(Before-and-after object listings)
====================
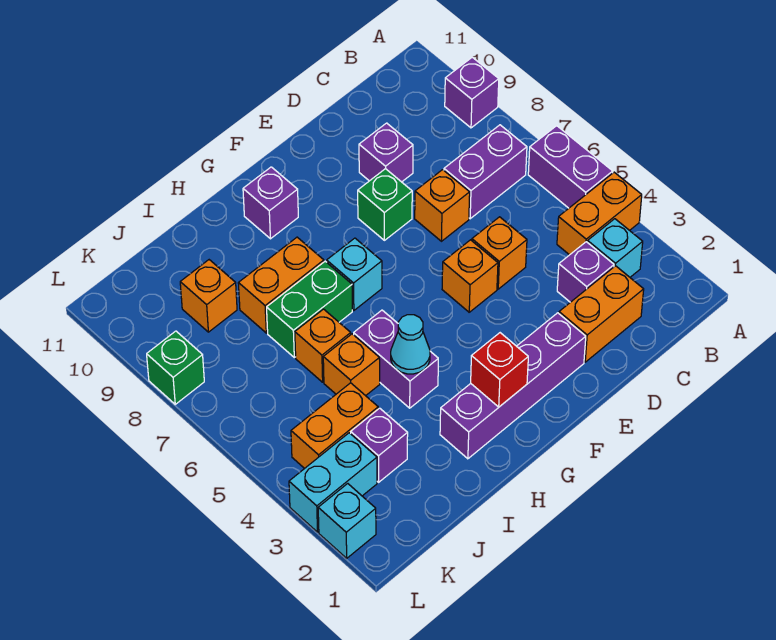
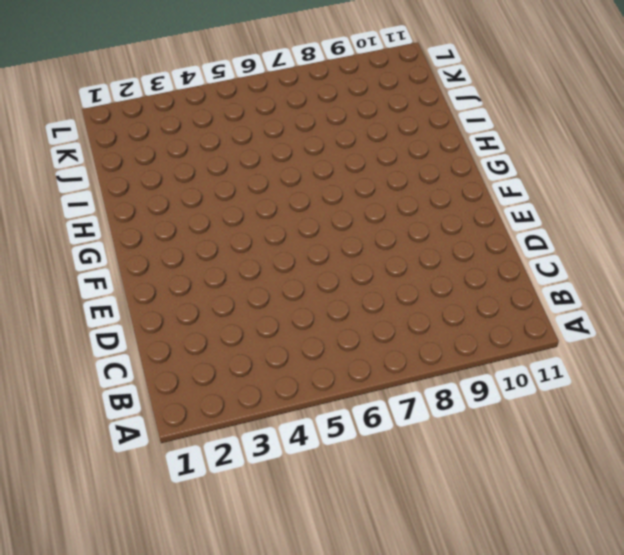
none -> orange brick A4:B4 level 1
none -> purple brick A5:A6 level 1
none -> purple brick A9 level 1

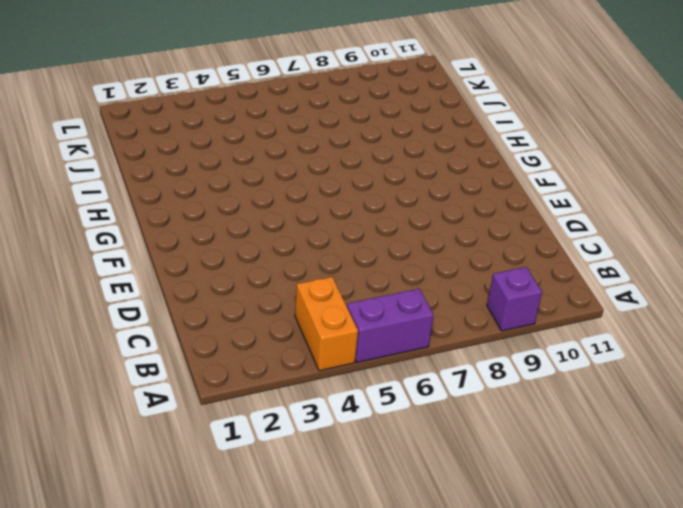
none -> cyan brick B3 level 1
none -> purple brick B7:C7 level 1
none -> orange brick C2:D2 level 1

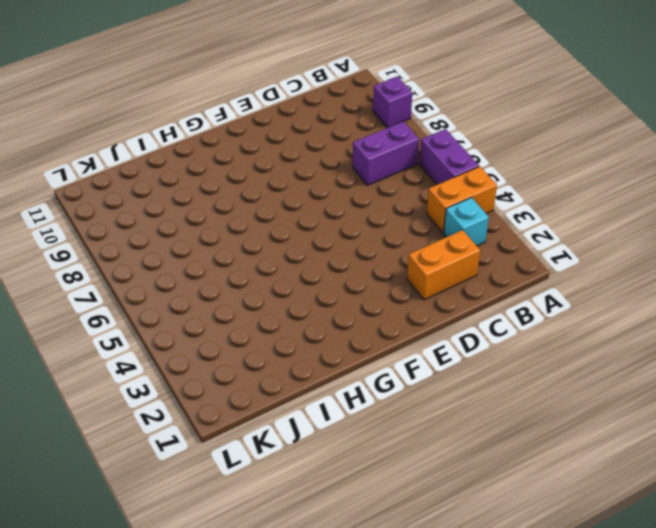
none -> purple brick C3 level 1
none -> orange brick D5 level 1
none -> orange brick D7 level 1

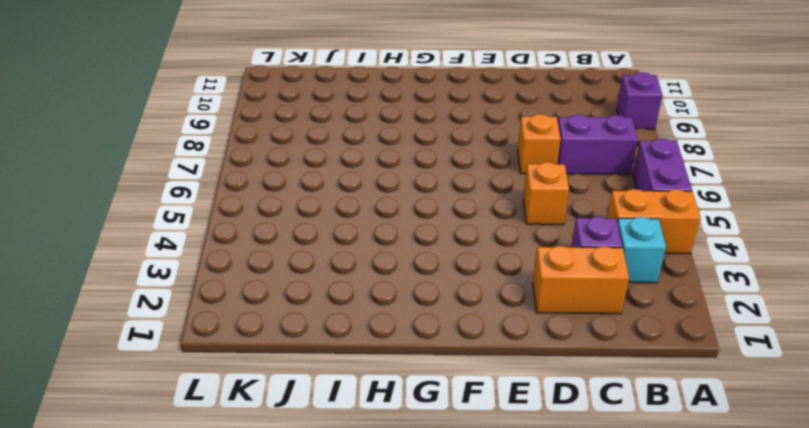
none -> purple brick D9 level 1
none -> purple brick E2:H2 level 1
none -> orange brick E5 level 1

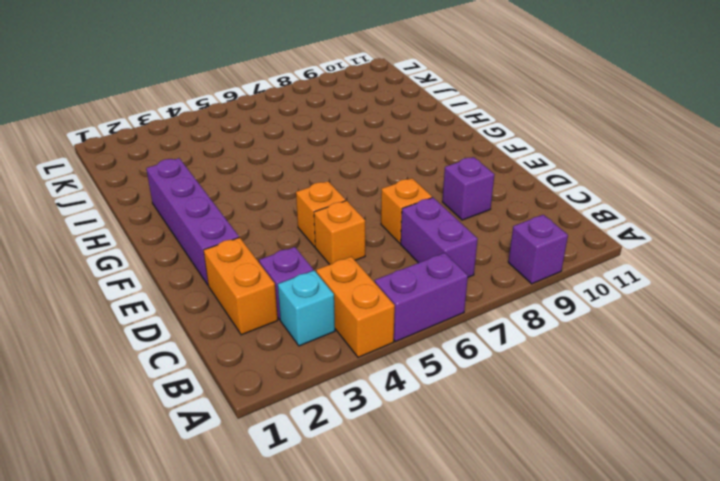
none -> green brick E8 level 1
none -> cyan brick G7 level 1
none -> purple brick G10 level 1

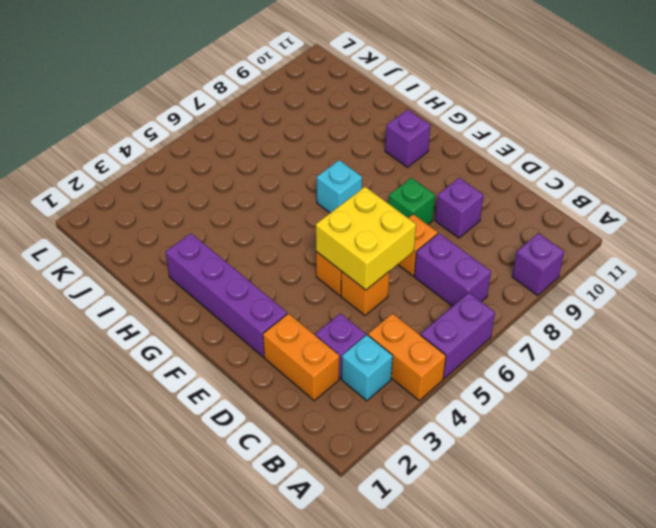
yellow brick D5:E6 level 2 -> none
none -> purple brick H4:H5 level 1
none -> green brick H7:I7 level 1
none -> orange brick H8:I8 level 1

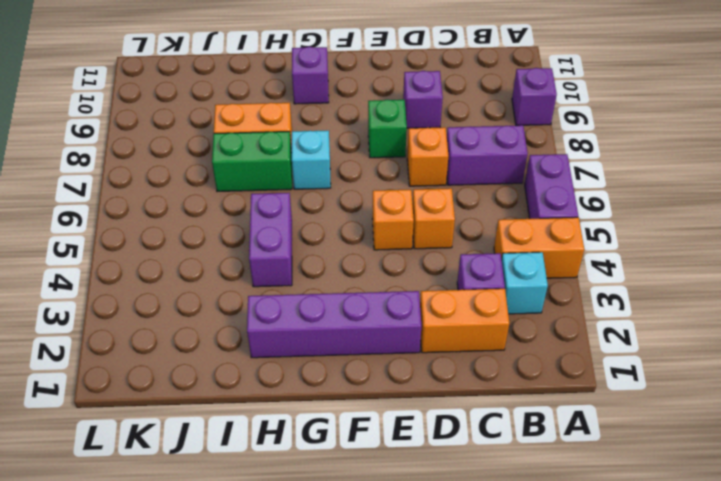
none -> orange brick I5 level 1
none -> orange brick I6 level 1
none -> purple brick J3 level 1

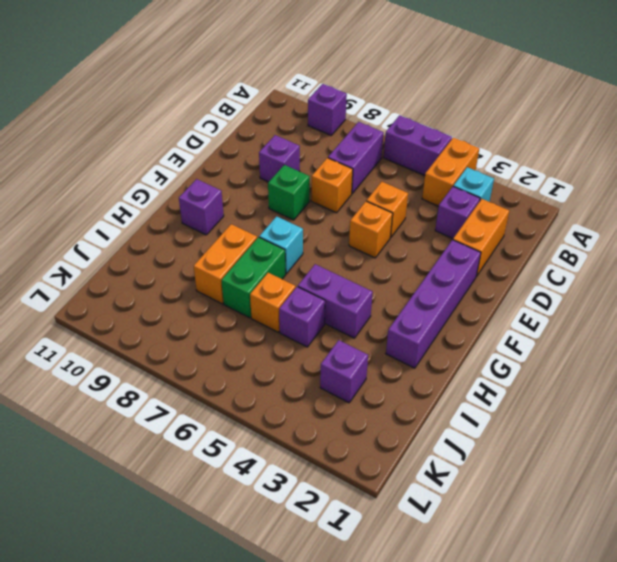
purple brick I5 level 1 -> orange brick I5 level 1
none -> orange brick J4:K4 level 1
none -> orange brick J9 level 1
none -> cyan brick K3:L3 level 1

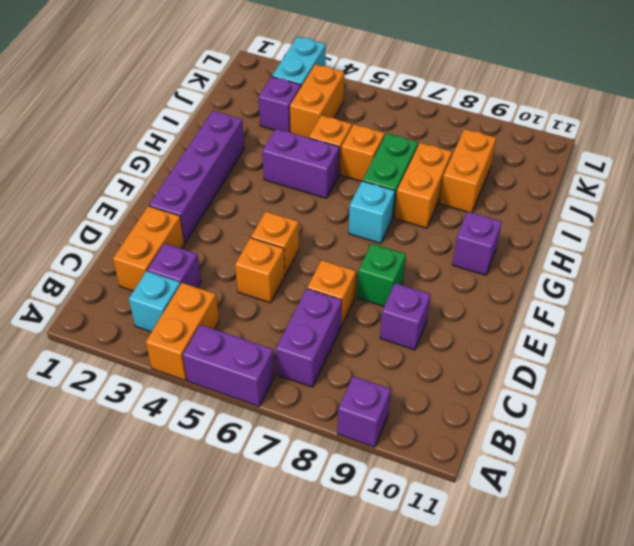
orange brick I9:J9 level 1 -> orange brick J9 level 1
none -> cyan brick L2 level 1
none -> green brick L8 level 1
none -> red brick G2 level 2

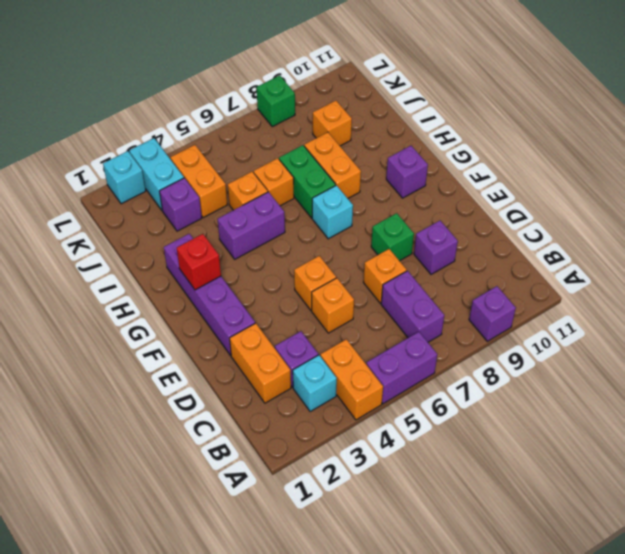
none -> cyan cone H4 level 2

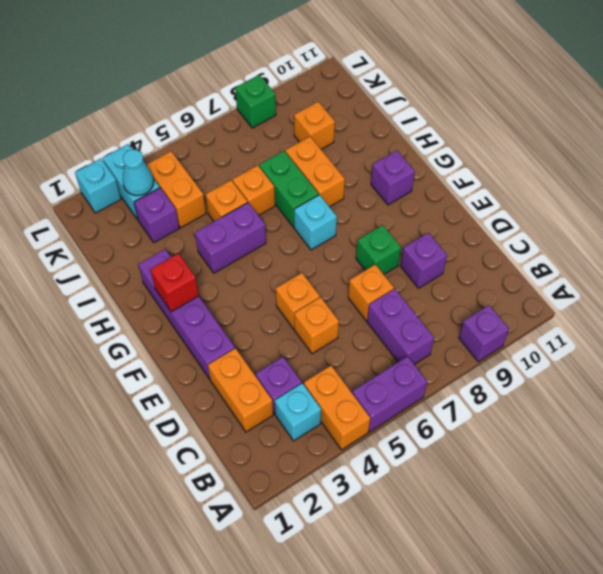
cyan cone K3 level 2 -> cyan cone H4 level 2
====================
#### Work to be completed
In the records above, find the line containing "none -> purple brick C3 level 1" and the line containing "none -> orange brick J4:K4 level 1", then give both of them again word for word along with every line between. Omit any pictures.

#### Exercise result
none -> purple brick C3 level 1
none -> orange brick D5 level 1
none -> orange brick D7 level 1

none -> purple brick D9 level 1
none -> purple brick E2:H2 level 1
none -> orange brick E5 level 1

none -> green brick E8 level 1
none -> cyan brick G7 level 1
none -> purple brick G10 level 1

yellow brick D5:E6 level 2 -> none
none -> purple brick H4:H5 level 1
none -> green brick H7:I7 level 1
none -> orange brick H8:I8 level 1

none -> orange brick I5 level 1
none -> orange brick I6 level 1
none -> purple brick J3 level 1

purple brick I5 level 1 -> orange brick I5 level 1
none -> orange brick J4:K4 level 1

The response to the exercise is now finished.